Entries drawn from a collection
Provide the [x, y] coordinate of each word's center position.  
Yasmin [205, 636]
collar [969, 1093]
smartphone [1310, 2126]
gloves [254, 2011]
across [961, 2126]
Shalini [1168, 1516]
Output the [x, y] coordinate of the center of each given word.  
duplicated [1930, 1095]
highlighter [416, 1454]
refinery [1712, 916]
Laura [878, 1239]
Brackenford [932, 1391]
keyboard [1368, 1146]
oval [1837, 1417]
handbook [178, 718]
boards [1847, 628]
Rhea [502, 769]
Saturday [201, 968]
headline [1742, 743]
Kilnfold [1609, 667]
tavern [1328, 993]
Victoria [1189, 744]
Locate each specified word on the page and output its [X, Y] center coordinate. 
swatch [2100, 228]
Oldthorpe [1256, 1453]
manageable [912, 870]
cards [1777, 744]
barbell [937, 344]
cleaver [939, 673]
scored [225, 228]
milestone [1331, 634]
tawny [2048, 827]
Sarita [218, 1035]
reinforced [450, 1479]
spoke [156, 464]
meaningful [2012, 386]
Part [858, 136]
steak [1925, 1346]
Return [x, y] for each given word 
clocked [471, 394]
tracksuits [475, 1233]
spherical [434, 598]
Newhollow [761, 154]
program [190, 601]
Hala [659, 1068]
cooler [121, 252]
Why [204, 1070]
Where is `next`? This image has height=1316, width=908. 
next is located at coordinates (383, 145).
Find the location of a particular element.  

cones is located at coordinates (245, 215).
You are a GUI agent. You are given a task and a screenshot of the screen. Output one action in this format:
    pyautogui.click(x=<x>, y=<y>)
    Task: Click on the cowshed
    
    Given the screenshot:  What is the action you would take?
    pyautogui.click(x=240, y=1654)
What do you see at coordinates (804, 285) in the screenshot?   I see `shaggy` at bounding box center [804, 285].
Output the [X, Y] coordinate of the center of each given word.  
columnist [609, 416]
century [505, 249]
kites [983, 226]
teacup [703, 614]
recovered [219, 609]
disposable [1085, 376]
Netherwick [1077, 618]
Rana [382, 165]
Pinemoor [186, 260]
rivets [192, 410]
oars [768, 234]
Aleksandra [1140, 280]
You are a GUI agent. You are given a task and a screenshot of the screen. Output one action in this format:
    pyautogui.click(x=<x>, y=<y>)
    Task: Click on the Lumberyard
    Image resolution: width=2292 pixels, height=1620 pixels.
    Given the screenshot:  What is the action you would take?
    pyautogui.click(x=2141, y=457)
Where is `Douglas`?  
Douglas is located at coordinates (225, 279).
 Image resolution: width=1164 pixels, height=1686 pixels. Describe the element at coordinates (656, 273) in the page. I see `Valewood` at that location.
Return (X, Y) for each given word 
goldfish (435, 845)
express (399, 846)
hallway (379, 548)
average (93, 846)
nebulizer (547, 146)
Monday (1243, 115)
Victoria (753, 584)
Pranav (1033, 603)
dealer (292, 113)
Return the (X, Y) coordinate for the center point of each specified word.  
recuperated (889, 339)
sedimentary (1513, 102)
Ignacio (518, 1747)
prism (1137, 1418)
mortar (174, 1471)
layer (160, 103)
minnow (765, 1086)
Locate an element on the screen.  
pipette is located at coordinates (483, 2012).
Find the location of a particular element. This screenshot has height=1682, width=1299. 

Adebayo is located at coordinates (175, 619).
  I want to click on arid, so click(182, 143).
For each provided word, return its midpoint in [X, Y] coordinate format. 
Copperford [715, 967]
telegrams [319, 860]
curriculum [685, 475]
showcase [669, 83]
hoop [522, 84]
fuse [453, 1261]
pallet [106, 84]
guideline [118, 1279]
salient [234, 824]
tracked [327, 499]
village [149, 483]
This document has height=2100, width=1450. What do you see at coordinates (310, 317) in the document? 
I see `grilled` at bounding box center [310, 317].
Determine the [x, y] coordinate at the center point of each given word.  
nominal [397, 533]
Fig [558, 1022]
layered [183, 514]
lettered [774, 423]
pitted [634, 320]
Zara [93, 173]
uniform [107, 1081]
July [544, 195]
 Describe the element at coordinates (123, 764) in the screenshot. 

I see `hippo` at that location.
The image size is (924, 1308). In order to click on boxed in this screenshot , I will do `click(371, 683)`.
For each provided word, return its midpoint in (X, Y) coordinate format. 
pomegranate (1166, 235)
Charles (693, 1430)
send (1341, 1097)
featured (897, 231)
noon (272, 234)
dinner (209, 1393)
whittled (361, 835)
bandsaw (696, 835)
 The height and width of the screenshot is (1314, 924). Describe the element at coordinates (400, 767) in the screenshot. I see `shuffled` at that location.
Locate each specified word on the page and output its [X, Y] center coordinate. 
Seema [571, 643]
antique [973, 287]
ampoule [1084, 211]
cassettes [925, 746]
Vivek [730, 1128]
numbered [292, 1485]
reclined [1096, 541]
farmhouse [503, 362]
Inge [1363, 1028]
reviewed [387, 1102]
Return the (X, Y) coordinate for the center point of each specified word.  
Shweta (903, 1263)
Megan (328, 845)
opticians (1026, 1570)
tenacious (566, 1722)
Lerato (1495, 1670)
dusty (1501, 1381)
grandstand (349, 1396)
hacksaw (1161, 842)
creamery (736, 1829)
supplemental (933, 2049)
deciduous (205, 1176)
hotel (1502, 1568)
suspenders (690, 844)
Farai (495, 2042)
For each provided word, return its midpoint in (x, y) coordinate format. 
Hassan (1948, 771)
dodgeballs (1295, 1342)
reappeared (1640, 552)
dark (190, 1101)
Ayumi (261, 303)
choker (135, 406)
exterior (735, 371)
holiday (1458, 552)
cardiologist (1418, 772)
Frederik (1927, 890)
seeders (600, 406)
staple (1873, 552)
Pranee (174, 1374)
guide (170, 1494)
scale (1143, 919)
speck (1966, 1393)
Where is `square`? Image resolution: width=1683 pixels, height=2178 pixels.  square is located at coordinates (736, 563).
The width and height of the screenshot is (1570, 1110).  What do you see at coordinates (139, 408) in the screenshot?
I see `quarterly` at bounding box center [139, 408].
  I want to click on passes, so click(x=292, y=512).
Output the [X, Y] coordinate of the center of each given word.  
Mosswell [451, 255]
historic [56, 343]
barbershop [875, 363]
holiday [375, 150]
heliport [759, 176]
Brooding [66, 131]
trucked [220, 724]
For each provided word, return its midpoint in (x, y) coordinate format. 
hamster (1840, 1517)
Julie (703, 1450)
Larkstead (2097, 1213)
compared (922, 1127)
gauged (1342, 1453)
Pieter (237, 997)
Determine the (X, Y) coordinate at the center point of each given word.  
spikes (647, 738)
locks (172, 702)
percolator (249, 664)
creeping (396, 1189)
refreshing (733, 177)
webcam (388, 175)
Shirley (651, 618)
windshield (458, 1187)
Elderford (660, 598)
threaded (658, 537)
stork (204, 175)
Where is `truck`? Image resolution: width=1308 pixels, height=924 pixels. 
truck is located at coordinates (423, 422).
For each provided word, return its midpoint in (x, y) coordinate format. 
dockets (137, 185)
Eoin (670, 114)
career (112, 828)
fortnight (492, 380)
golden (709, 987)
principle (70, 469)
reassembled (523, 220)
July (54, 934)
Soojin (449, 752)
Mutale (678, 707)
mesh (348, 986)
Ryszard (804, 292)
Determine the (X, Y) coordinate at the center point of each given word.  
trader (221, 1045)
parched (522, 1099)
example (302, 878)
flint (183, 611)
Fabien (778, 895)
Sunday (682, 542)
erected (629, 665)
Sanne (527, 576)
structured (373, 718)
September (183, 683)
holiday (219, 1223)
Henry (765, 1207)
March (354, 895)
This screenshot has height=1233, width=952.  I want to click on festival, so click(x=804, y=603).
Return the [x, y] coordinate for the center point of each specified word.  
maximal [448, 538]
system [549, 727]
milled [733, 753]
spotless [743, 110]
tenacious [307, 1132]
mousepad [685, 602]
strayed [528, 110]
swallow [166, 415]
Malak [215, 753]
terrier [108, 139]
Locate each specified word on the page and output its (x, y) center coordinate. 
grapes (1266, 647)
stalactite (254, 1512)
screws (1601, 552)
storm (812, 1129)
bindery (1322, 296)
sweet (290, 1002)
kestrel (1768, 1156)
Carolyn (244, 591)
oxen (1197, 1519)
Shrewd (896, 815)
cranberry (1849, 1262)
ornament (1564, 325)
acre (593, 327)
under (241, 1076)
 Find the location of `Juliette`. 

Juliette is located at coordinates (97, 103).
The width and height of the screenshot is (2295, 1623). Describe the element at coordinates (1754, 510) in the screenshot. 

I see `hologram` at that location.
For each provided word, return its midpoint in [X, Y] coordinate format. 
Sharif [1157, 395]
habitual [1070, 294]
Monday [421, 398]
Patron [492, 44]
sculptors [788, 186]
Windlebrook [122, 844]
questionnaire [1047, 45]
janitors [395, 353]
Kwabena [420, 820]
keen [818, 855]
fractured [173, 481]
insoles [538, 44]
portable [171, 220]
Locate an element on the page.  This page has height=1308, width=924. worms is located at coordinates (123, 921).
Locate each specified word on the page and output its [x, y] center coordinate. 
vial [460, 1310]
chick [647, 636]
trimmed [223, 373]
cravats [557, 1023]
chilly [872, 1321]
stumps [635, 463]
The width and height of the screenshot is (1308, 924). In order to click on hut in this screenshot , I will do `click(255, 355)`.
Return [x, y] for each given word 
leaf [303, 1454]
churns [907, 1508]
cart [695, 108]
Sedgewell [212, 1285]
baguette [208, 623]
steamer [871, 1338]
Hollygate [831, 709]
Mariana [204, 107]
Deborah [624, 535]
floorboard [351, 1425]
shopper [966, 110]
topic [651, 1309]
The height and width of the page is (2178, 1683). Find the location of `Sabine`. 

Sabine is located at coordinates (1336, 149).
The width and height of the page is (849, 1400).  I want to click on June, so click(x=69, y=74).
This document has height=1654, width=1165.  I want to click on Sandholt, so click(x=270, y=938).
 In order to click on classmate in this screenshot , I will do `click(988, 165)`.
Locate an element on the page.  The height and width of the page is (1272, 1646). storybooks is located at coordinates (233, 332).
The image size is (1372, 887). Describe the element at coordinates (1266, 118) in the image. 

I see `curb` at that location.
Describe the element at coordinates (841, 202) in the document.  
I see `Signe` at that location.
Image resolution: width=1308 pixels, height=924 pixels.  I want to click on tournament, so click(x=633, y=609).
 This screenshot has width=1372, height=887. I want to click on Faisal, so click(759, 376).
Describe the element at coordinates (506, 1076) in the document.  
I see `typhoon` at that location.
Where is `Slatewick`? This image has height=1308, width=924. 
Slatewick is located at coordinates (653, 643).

● Task prompt
Copy every line above, from the very first one down to the line that contains "next is located at coordinates (383, 145).", including both of those lines.

● Result
Provide the [x, y] coordinate of each word's center position.  
Yasmin [205, 636]
collar [969, 1093]
smartphone [1310, 2126]
gloves [254, 2011]
across [961, 2126]
Shalini [1168, 1516]
Output the [x, y] coordinate of the center of each given word.  
duplicated [1930, 1095]
highlighter [416, 1454]
refinery [1712, 916]
Laura [878, 1239]
Brackenford [932, 1391]
keyboard [1368, 1146]
oval [1837, 1417]
handbook [178, 718]
boards [1847, 628]
Rhea [502, 769]
Saturday [201, 968]
headline [1742, 743]
Kilnfold [1609, 667]
tavern [1328, 993]
Victoria [1189, 744]
Locate each specified word on the page and output its [X, Y] center coordinate. 
swatch [2100, 228]
Oldthorpe [1256, 1453]
manageable [912, 870]
cards [1777, 744]
barbell [937, 344]
cleaver [939, 673]
scored [225, 228]
milestone [1331, 634]
tawny [2048, 827]
Sarita [218, 1035]
reinforced [450, 1479]
spoke [156, 464]
meaningful [2012, 386]
Part [858, 136]
steak [1925, 1346]
Return [x, y] for each given word 
clocked [471, 394]
tracksuits [475, 1233]
spherical [434, 598]
Newhollow [761, 154]
program [190, 601]
Hala [659, 1068]
cooler [121, 252]
Why [204, 1070]
Where is `next`? This image has height=1316, width=908. 
next is located at coordinates (383, 145).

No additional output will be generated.